## WHAT YOU WILL DO
Set every entry below down once more, exactly as it stands, without images.

[Saved data entries]
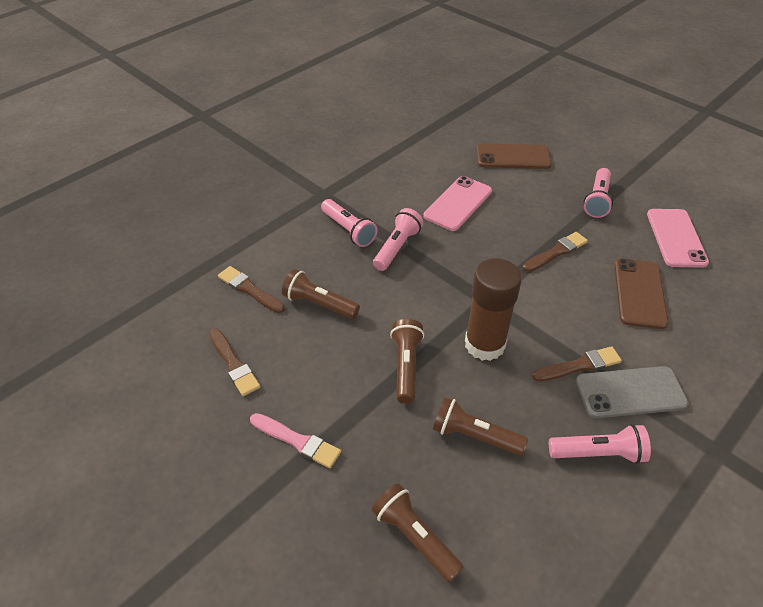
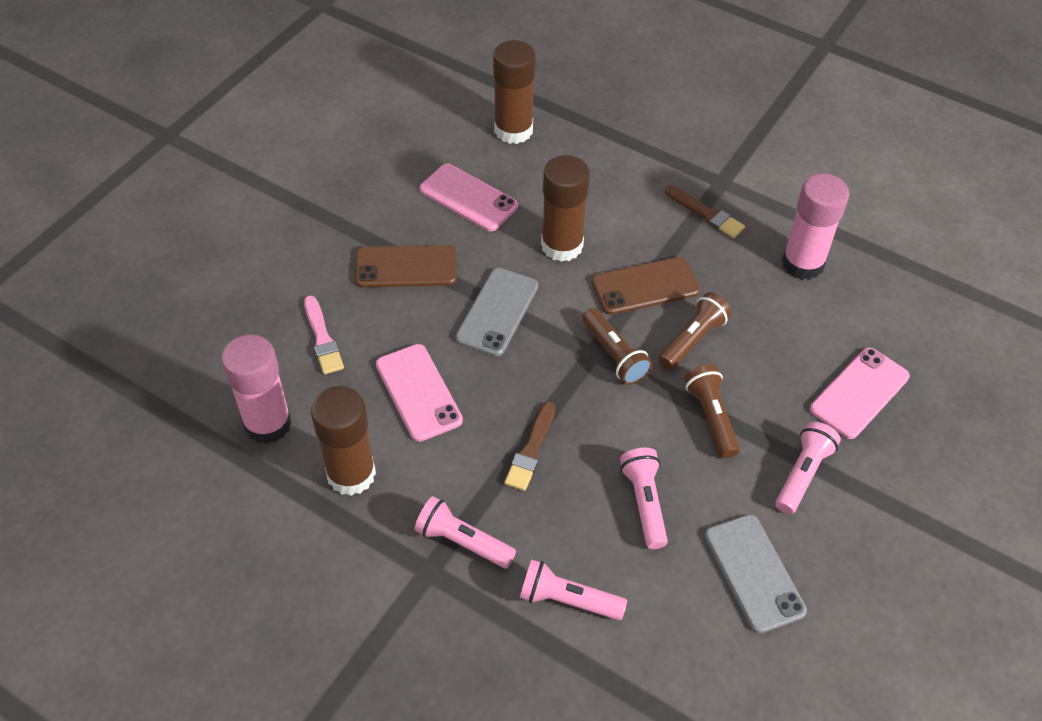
brown brush: 4 -> 2
brown flashlight: 4 -> 3
brown glue stick: 1 -> 3
grey phone: 1 -> 2
pink glue stick: 0 -> 2
pink phone: 2 -> 3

## YOUR SOLUTION
brown brush: 4 -> 2
brown flashlight: 4 -> 3
brown glue stick: 1 -> 3
grey phone: 1 -> 2
pink glue stick: 0 -> 2
pink phone: 2 -> 3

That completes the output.